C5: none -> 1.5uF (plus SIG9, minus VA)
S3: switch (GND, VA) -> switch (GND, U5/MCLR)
* * * *
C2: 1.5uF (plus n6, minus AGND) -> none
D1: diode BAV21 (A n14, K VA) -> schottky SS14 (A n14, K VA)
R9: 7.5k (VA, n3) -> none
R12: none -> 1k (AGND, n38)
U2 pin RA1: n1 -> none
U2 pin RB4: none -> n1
* * * *
* **Task to carry out**
Among the entries above, copy exactly only the lines starting with the one containing "R9: 7.5k (VA, n3) -> none" and going through the one containing "U2 pin RB4: none -> n1", both ends included.

* **Task response**
R9: 7.5k (VA, n3) -> none
R12: none -> 1k (AGND, n38)
U2 pin RA1: n1 -> none
U2 pin RB4: none -> n1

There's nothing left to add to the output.